Collected data entries

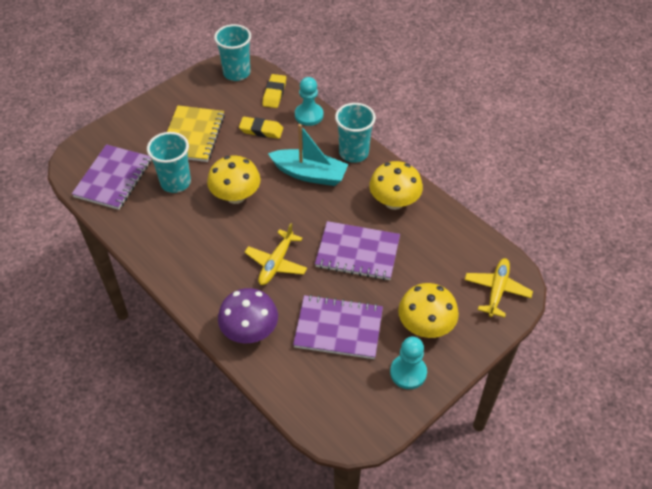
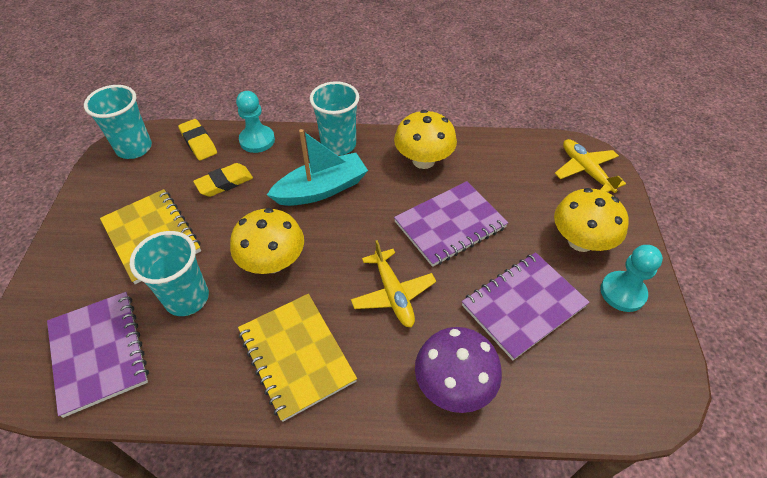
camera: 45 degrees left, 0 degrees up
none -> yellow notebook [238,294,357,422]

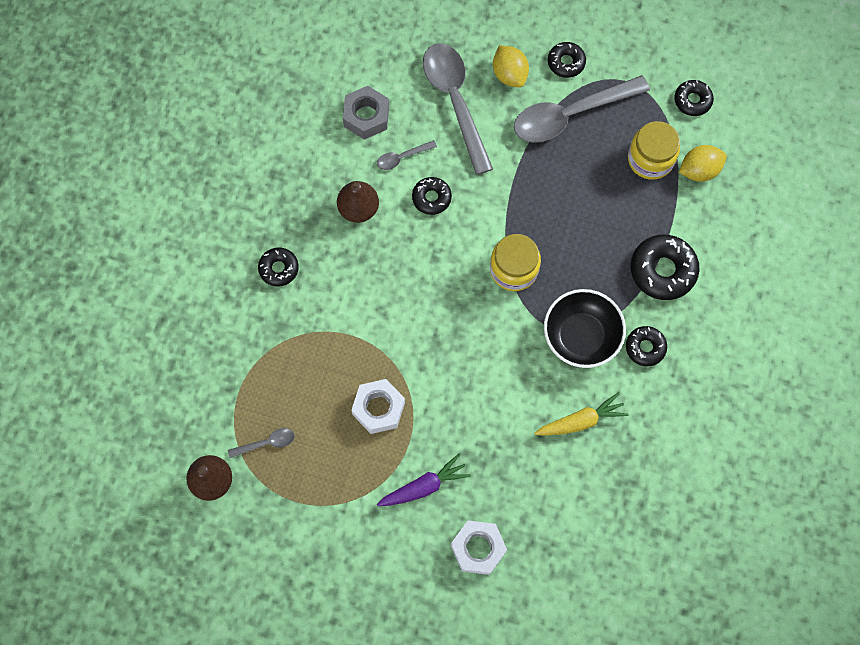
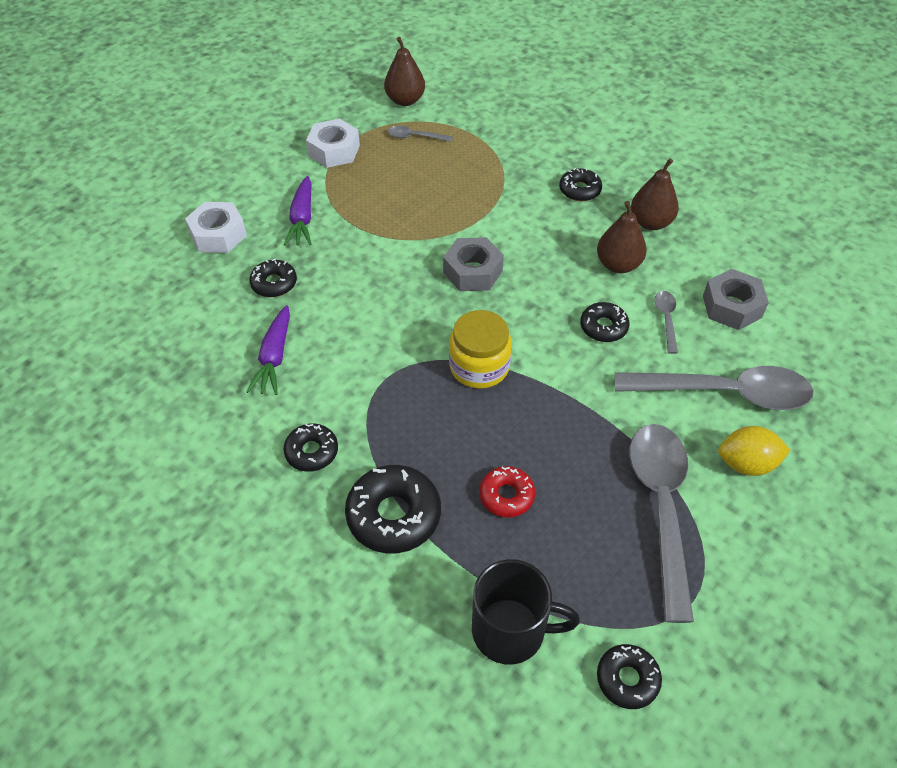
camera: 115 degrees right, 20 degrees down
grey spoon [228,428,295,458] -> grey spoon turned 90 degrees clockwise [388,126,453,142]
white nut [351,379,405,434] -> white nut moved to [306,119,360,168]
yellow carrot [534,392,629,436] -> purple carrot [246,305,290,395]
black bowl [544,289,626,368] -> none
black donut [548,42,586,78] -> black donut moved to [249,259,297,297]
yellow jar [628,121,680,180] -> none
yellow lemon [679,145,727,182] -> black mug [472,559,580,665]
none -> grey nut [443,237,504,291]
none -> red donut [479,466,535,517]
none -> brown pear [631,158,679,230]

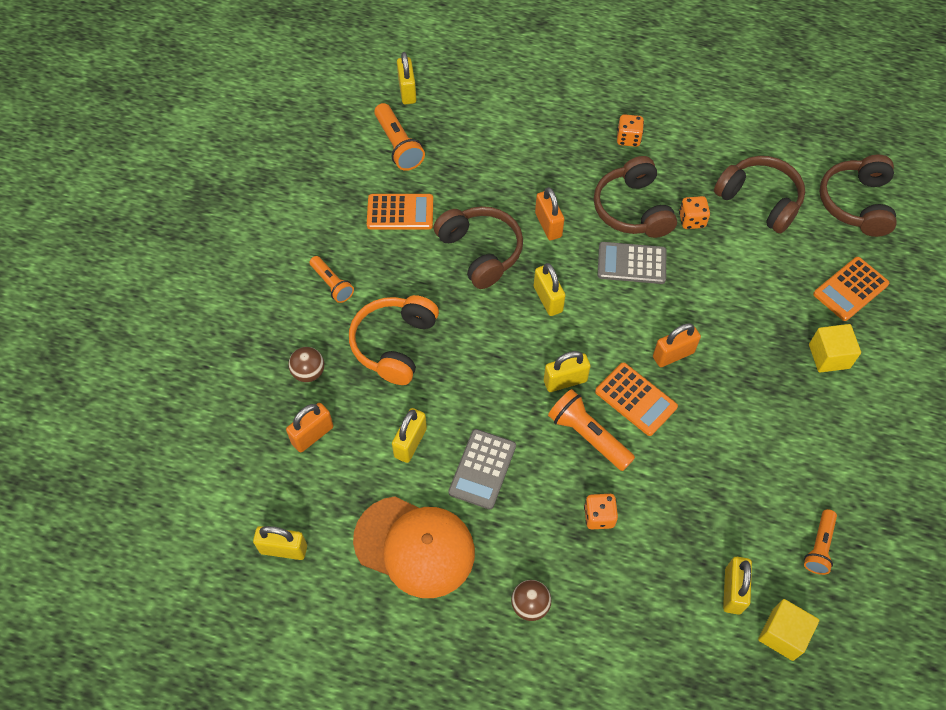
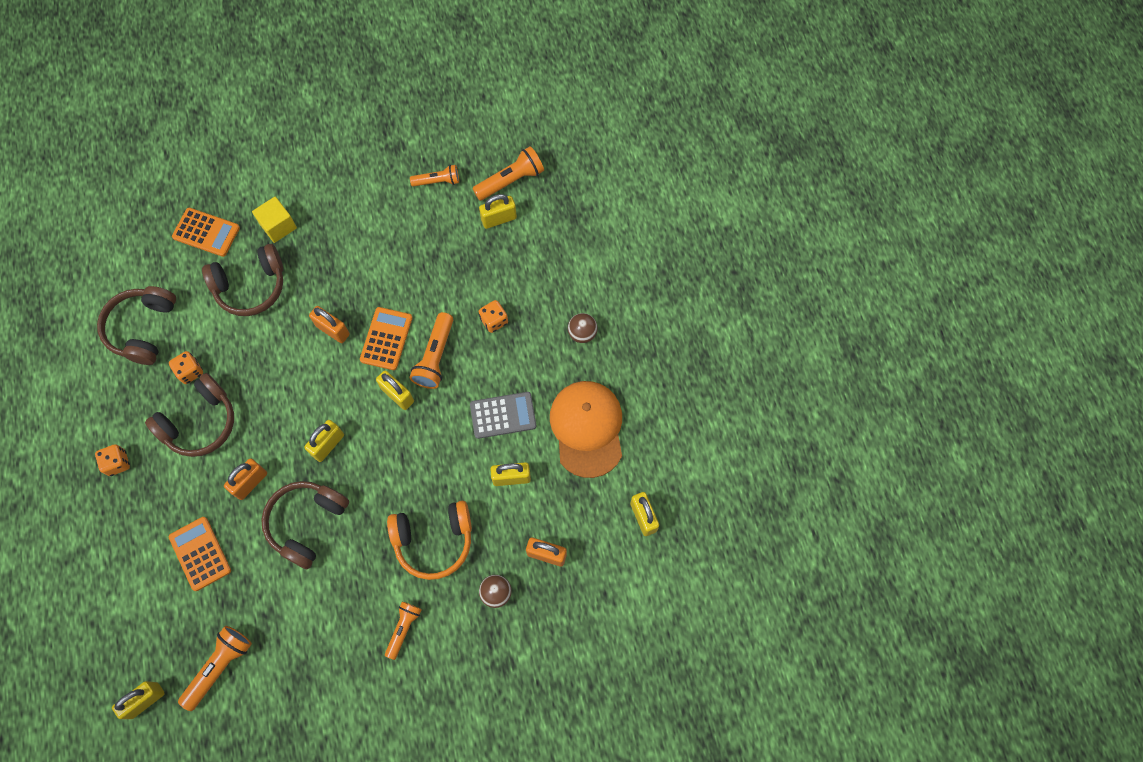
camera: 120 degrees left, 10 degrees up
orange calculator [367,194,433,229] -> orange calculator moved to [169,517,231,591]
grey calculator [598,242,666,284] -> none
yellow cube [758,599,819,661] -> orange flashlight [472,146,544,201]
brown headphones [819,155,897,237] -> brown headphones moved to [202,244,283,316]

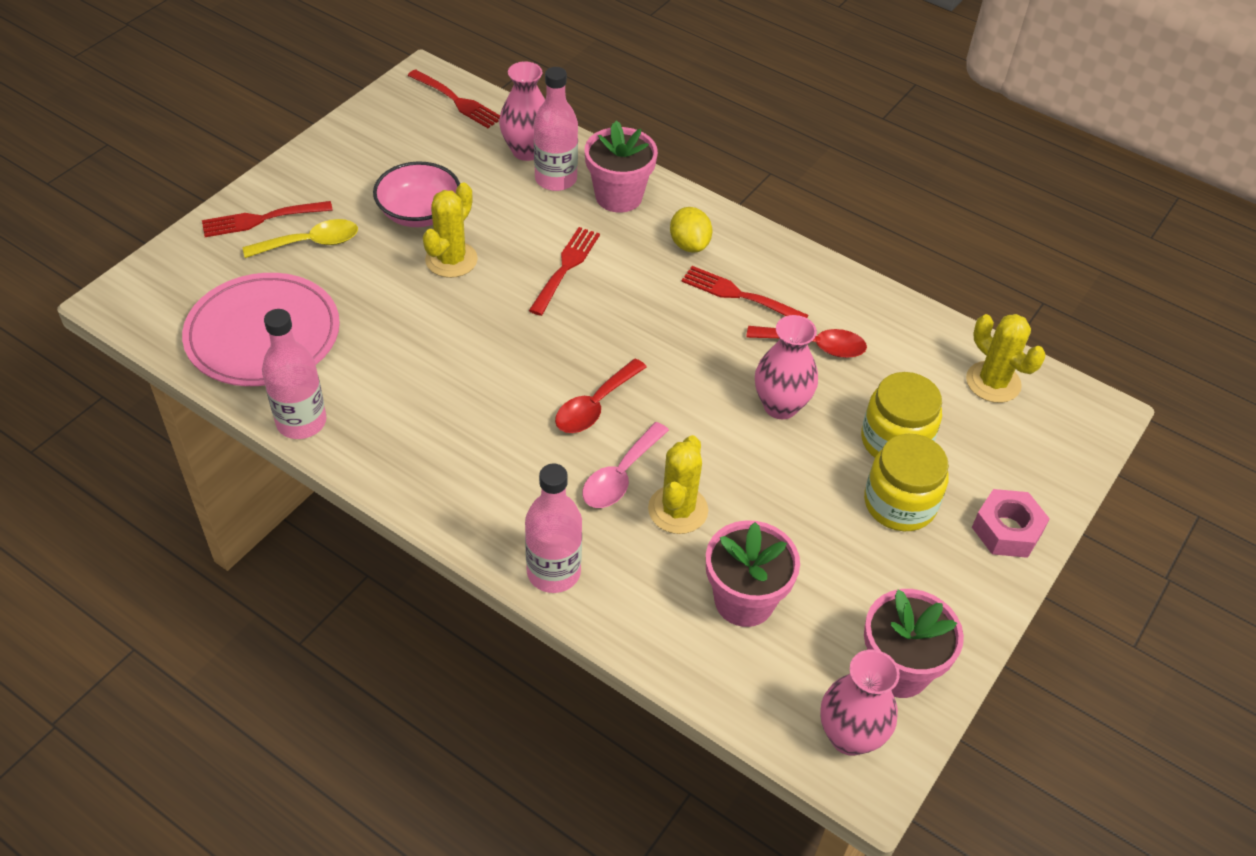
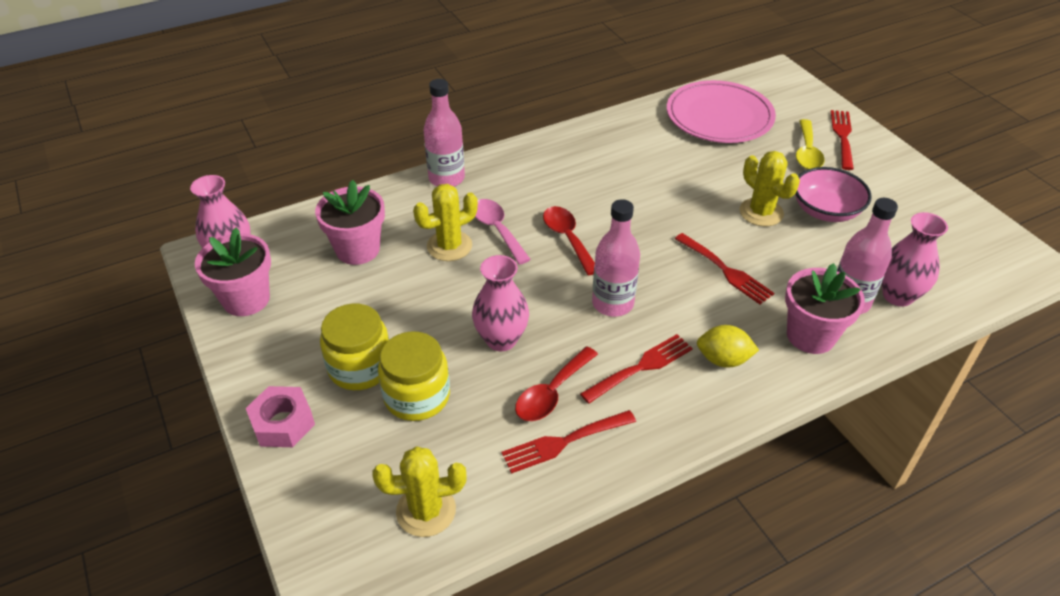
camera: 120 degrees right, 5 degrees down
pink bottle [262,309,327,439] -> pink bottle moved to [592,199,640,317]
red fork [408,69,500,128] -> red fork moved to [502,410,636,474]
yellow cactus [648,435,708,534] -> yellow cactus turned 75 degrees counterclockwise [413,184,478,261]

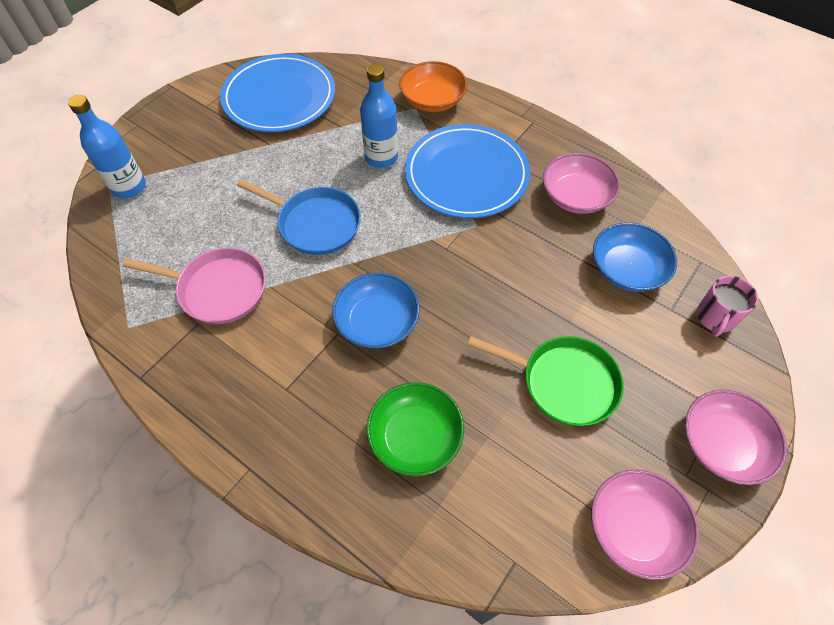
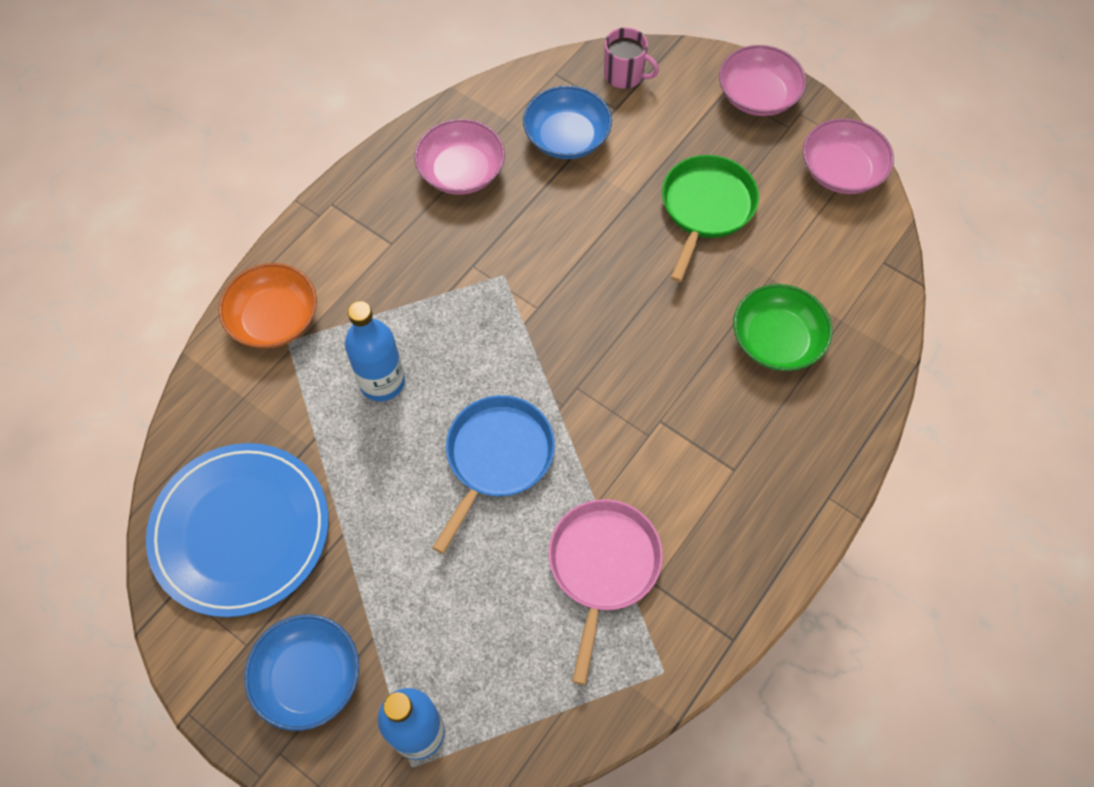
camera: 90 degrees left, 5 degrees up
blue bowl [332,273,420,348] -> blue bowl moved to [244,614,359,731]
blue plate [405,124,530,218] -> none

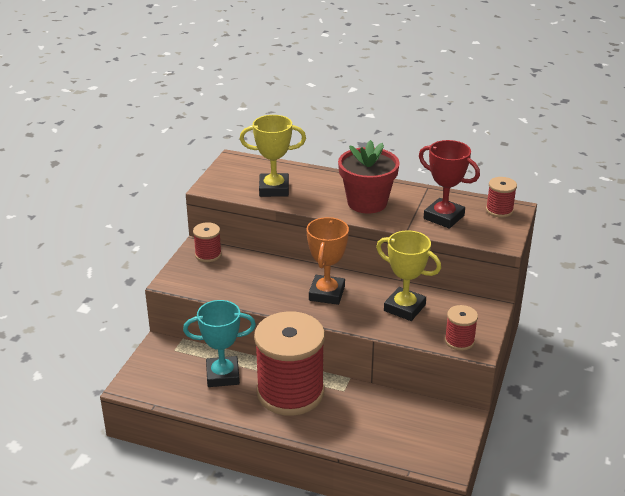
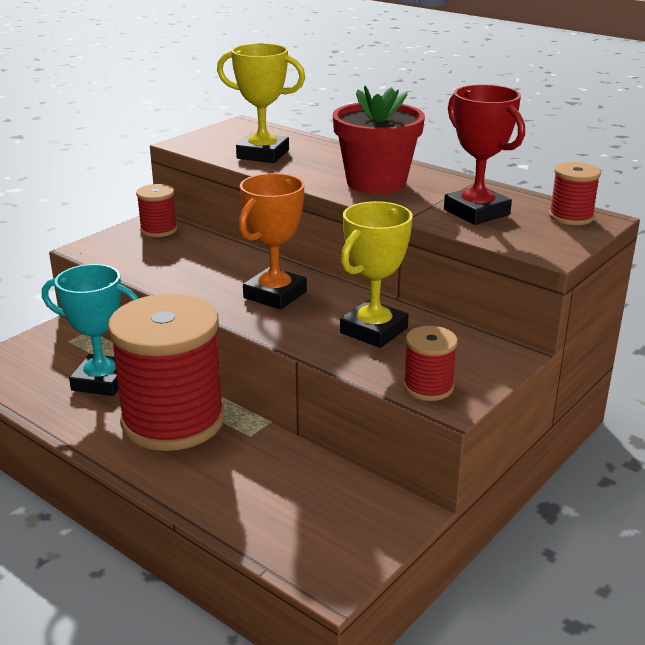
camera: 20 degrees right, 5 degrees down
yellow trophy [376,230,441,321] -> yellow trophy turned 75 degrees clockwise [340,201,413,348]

TASK TO COMPLETE: Set down every entry above exactly as written. Leave out all pictures.

OUTPUT OF THE EXERCISE:
camera: 45 degrees left, 0 degrees up
none -> yellow notebook [238,294,357,422]

camera: 115 degrees right, 20 degrees down
grey spoon [228,428,295,458] -> grey spoon turned 90 degrees clockwise [388,126,453,142]
white nut [351,379,405,434] -> white nut moved to [306,119,360,168]
yellow carrot [534,392,629,436] -> purple carrot [246,305,290,395]
black bowl [544,289,626,368] -> none
black donut [548,42,586,78] -> black donut moved to [249,259,297,297]
yellow jar [628,121,680,180] -> none
yellow lemon [679,145,727,182] -> black mug [472,559,580,665]
none -> grey nut [443,237,504,291]
none -> red donut [479,466,535,517]
none -> brown pear [631,158,679,230]

camera: 120 degrees left, 10 degrees up
orange calculator [367,194,433,229] -> orange calculator moved to [169,517,231,591]
grey calculator [598,242,666,284] -> none
yellow cube [758,599,819,661] -> orange flashlight [472,146,544,201]
brown headphones [819,155,897,237] -> brown headphones moved to [202,244,283,316]

camera: 120 degrees right, 5 degrees down
pink bottle [262,309,327,439] -> pink bottle moved to [592,199,640,317]
red fork [408,69,500,128] -> red fork moved to [502,410,636,474]
yellow cactus [648,435,708,534] -> yellow cactus turned 75 degrees counterclockwise [413,184,478,261]

camera: 90 degrees left, 5 degrees up
blue bowl [332,273,420,348] -> blue bowl moved to [244,614,359,731]
blue plate [405,124,530,218] -> none

camera: 20 degrees right, 5 degrees down
yellow trophy [376,230,441,321] -> yellow trophy turned 75 degrees clockwise [340,201,413,348]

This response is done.